Aim of the exercise:
Among the records that follow, find the line with "cyan square: (93, 77)" and the line with "cyan line: (52, 80) -> (65, 79), moved". Set down those lines and all lines between them exactly, without adding anything.

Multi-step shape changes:

*** Block opens ***

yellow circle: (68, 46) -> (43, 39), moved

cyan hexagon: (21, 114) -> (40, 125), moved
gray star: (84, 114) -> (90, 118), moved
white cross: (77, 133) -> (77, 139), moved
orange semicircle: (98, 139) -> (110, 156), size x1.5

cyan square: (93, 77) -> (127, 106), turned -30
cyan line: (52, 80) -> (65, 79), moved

*** Block closes ***
*** Block opens ***

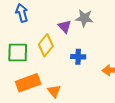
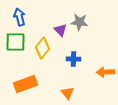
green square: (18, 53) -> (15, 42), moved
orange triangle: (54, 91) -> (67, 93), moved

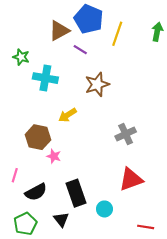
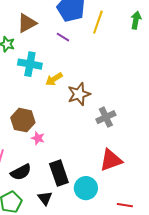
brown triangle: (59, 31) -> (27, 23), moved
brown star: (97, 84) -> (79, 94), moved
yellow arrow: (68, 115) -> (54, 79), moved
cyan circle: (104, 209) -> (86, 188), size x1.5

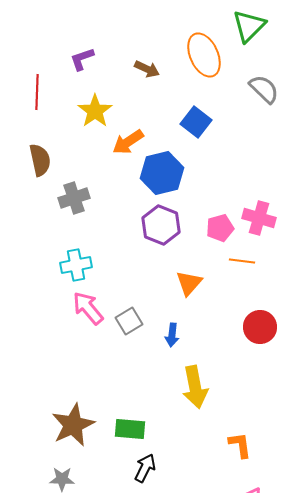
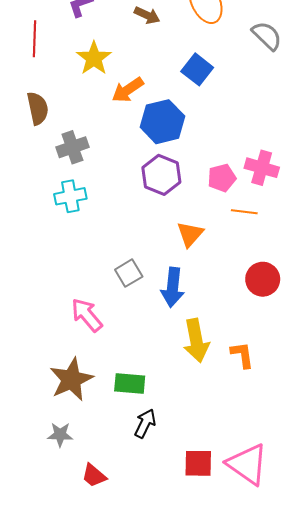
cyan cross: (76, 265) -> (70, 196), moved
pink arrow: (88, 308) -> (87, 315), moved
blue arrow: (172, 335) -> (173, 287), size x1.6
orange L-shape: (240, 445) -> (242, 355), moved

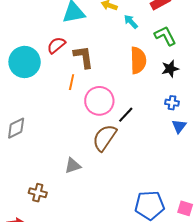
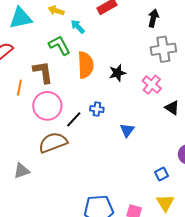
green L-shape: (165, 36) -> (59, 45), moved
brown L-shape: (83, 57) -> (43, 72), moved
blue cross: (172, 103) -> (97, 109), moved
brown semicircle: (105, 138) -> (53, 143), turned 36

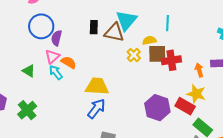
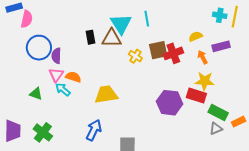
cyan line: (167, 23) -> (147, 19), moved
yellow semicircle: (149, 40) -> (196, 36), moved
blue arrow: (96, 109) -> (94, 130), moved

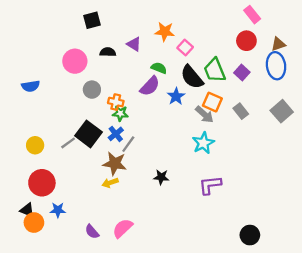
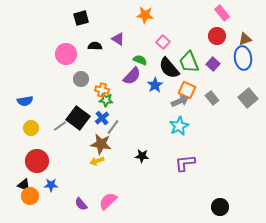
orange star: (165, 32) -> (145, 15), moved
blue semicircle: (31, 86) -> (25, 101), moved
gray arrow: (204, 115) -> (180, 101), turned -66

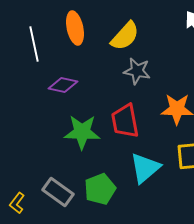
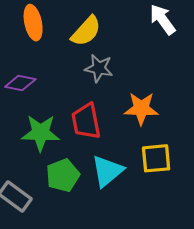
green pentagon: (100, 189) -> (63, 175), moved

*** Block closes ***

Result of this task:
cyan square: (93, 77) -> (127, 106), turned -30
cyan line: (52, 80) -> (65, 79), moved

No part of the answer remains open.